* TO DO: Copy out the lines beginning at the one with "LED1 pin GND: 3V3 -> GND" and ending at the last line of the data, both included; pictures stay out.

-------- DATA UNDER STUDY

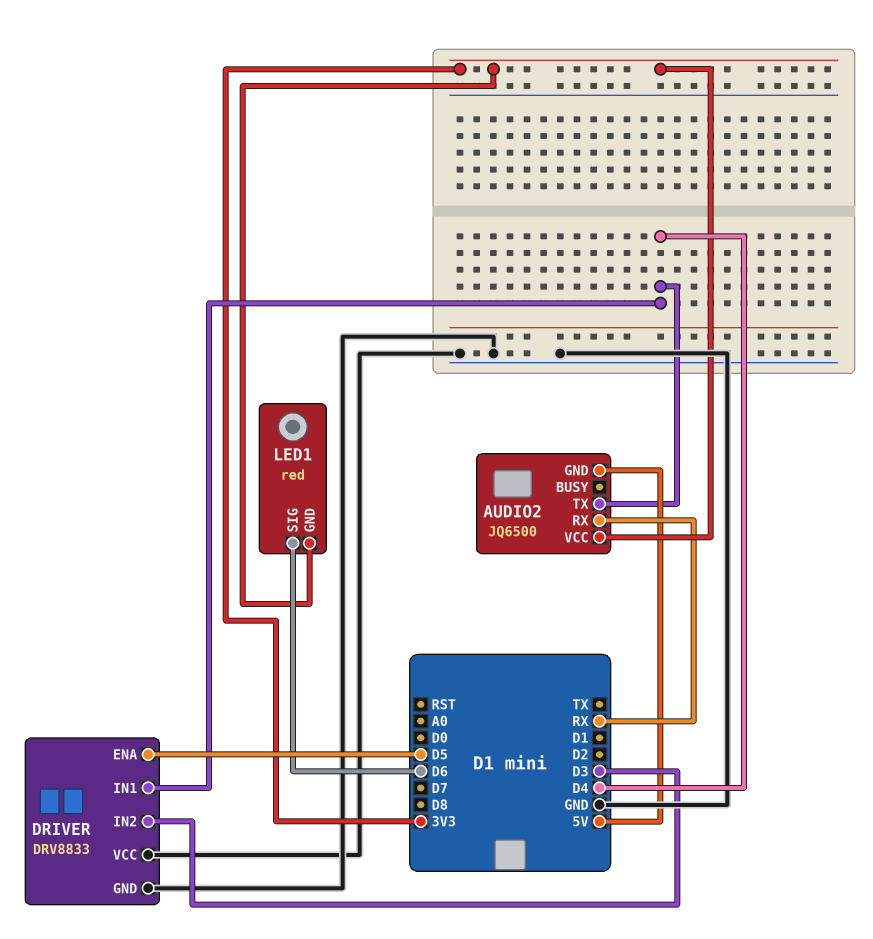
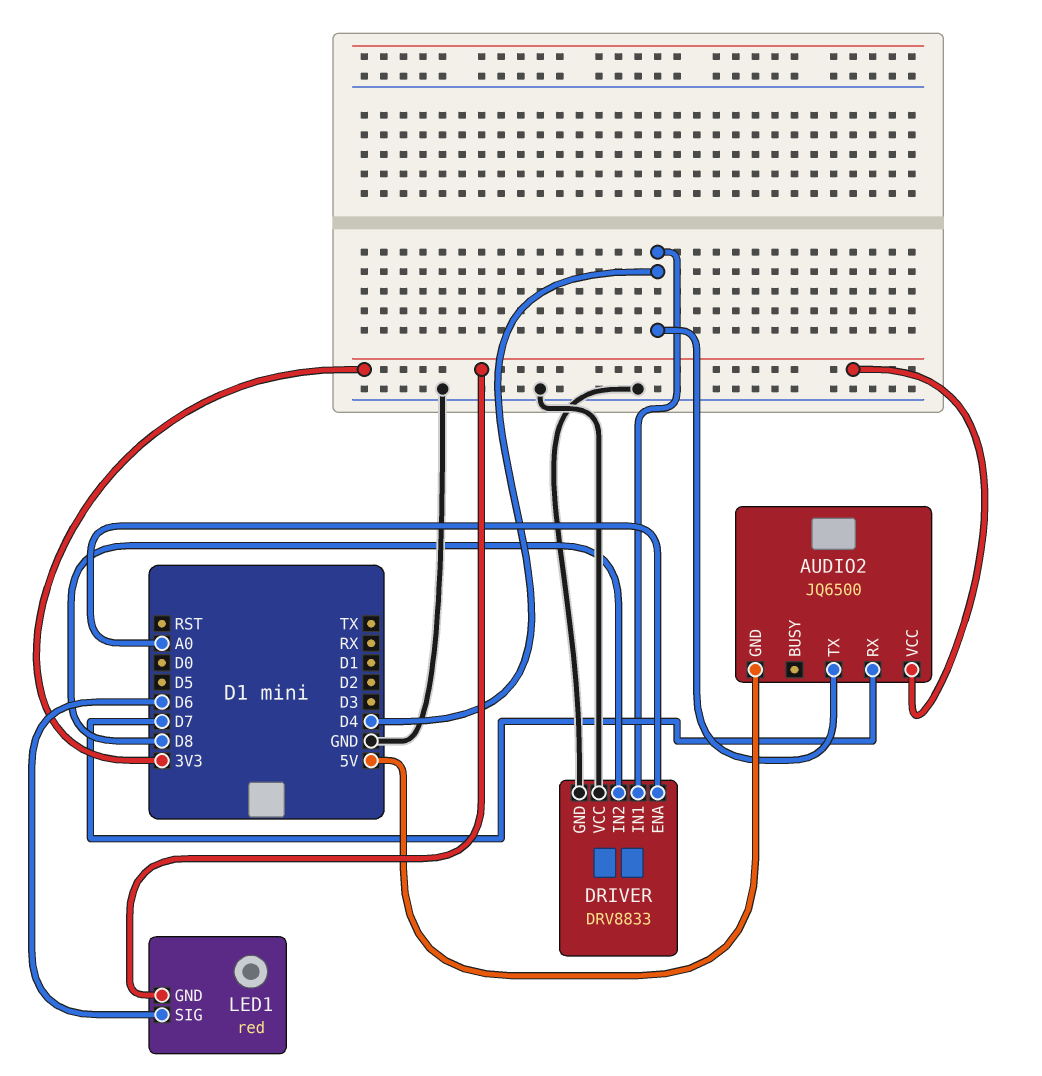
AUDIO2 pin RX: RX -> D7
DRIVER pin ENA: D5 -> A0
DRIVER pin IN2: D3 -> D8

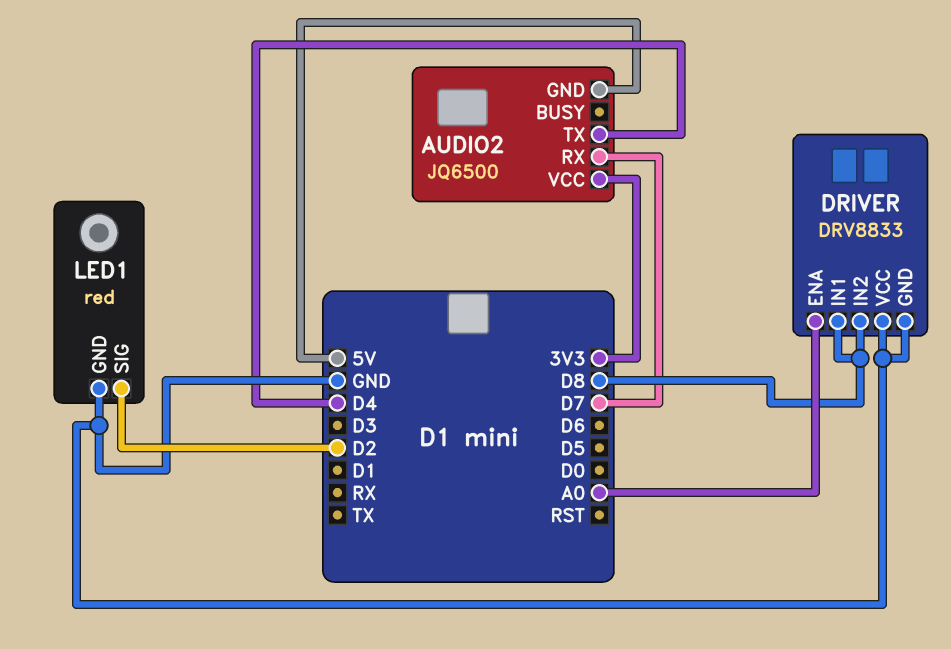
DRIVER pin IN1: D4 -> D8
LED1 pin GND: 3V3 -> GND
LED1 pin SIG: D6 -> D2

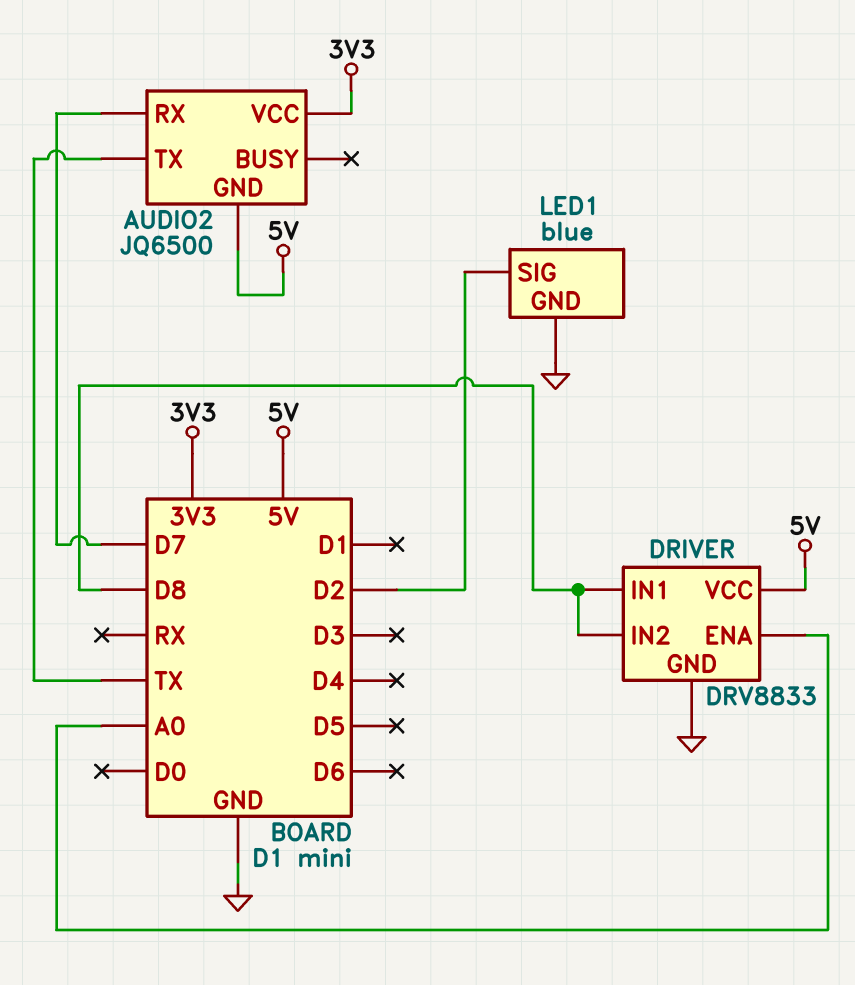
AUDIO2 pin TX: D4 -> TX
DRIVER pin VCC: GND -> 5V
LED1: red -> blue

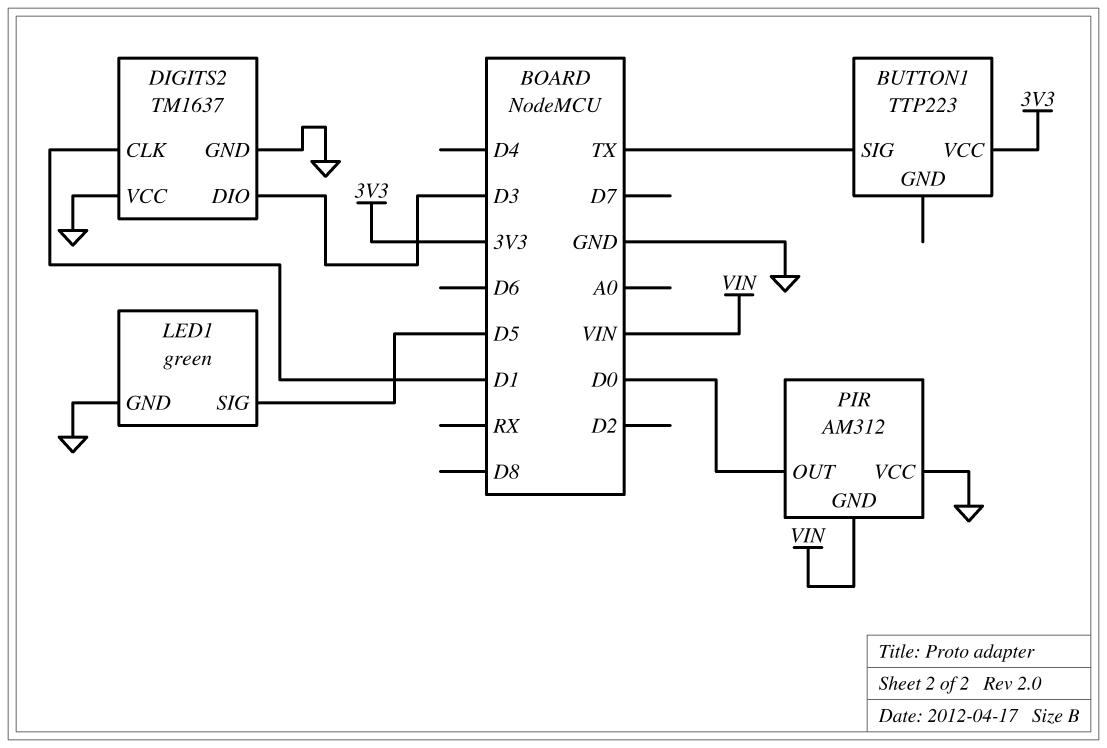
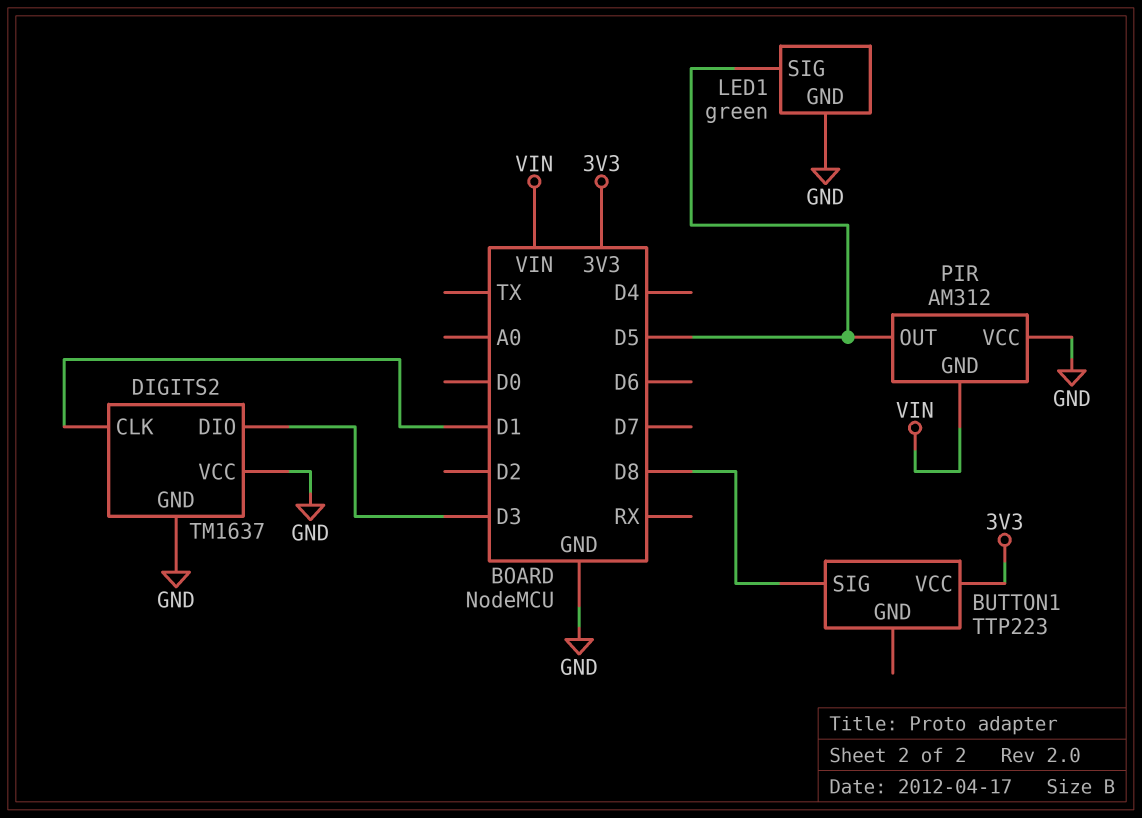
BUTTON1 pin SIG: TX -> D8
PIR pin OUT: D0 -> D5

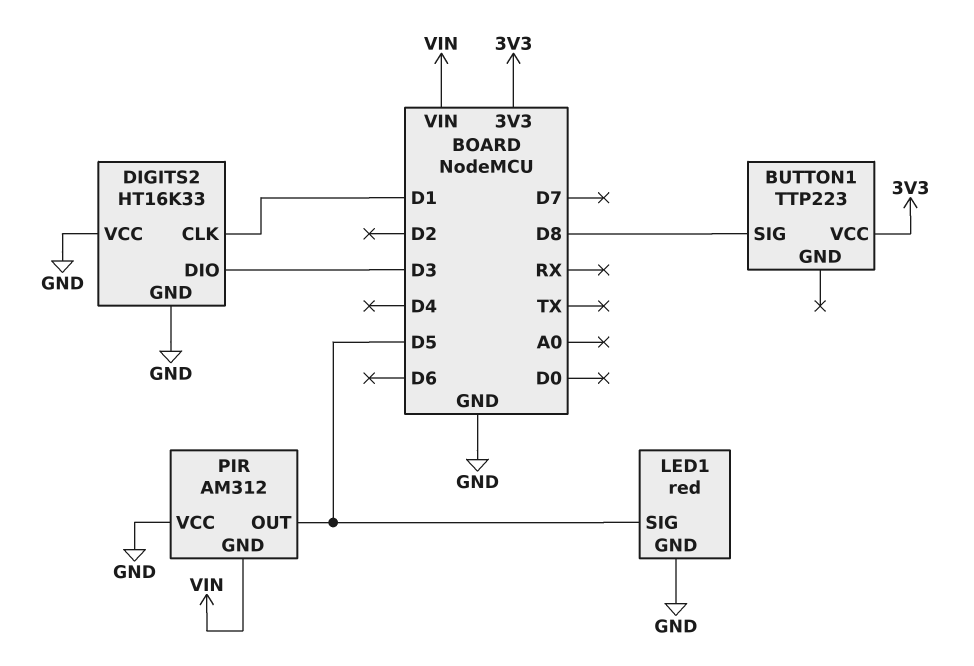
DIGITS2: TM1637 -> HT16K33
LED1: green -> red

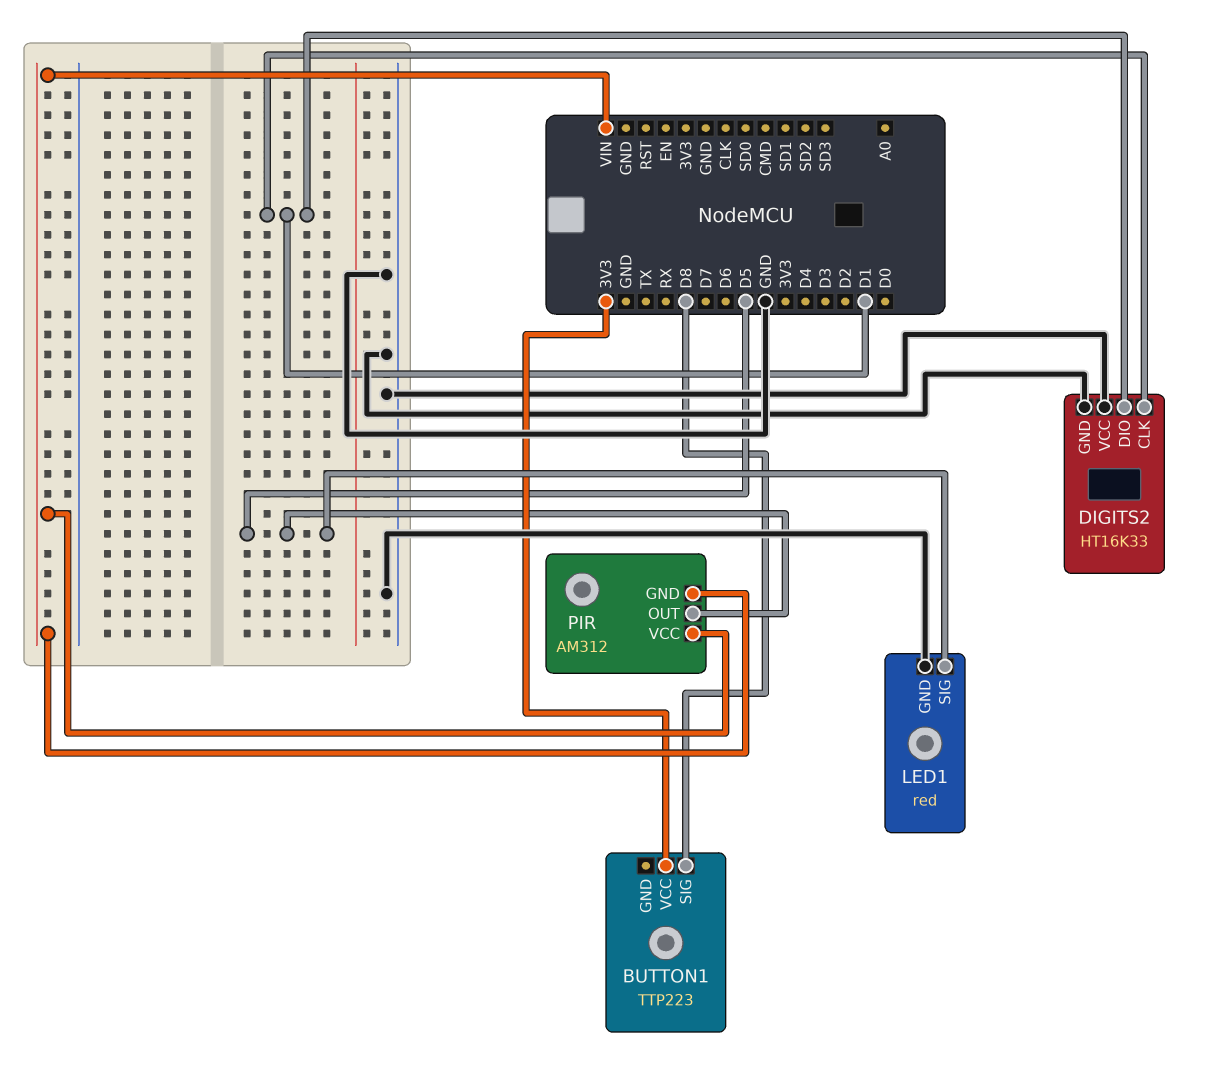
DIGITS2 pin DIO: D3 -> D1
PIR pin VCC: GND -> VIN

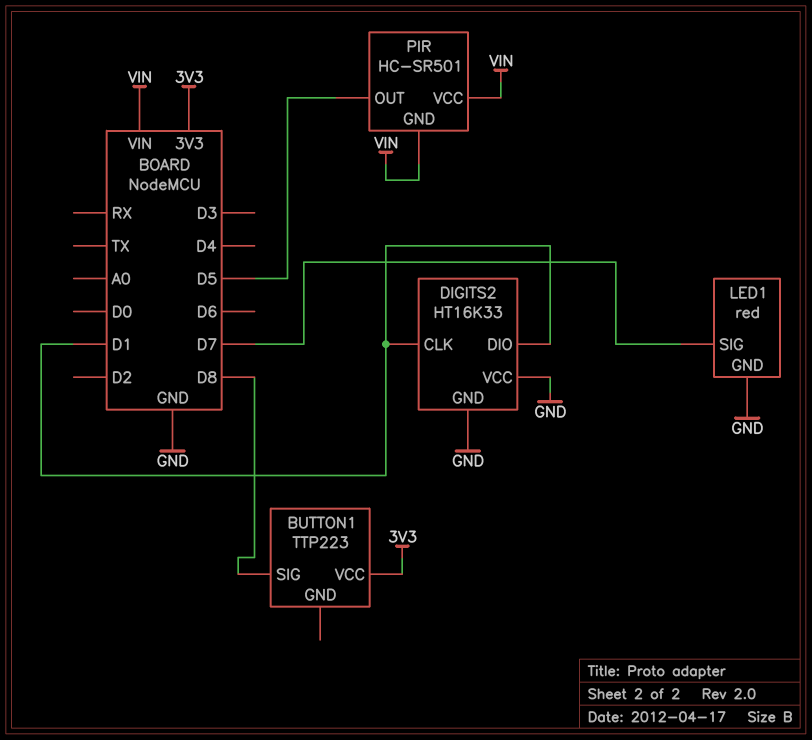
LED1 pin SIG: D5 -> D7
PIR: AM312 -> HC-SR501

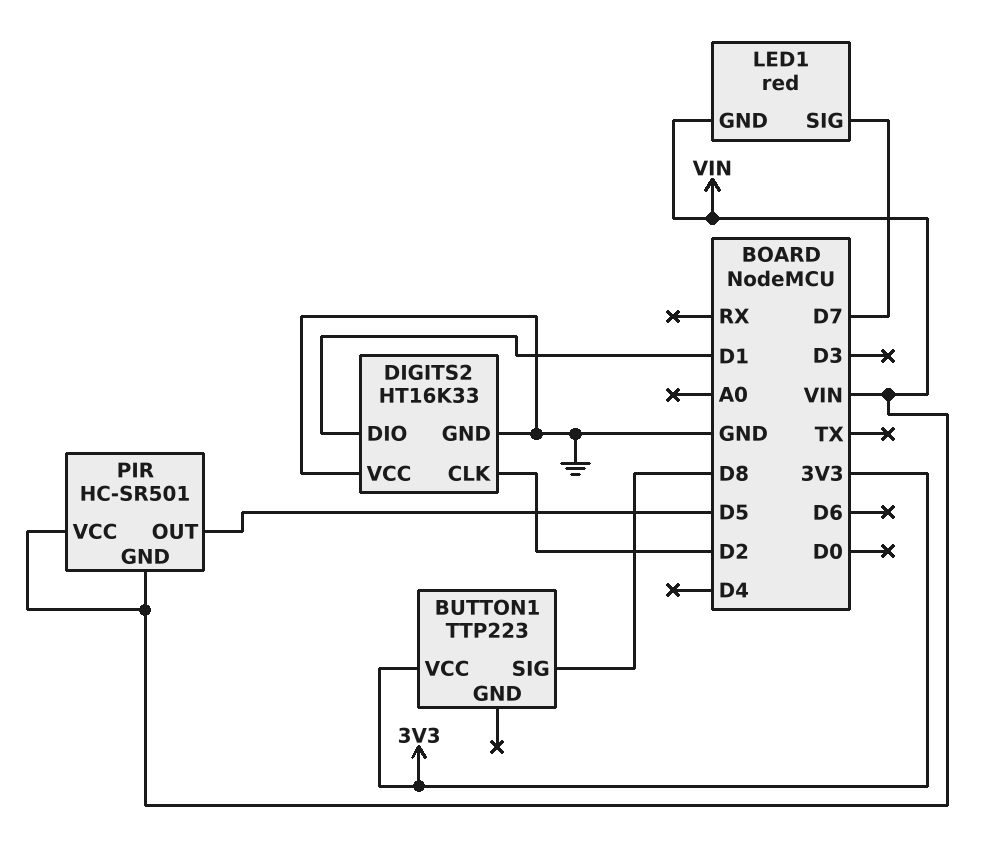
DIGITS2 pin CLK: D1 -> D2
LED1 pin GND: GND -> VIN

----------------

* YOUR SOLUTION:
LED1 pin GND: 3V3 -> GND
LED1 pin SIG: D6 -> D2

AUDIO2 pin TX: D4 -> TX
DRIVER pin VCC: GND -> 5V
LED1: red -> blue

BUTTON1 pin SIG: TX -> D8
PIR pin OUT: D0 -> D5

DIGITS2: TM1637 -> HT16K33
LED1: green -> red

DIGITS2 pin DIO: D3 -> D1
PIR pin VCC: GND -> VIN

LED1 pin SIG: D5 -> D7
PIR: AM312 -> HC-SR501

DIGITS2 pin CLK: D1 -> D2
LED1 pin GND: GND -> VIN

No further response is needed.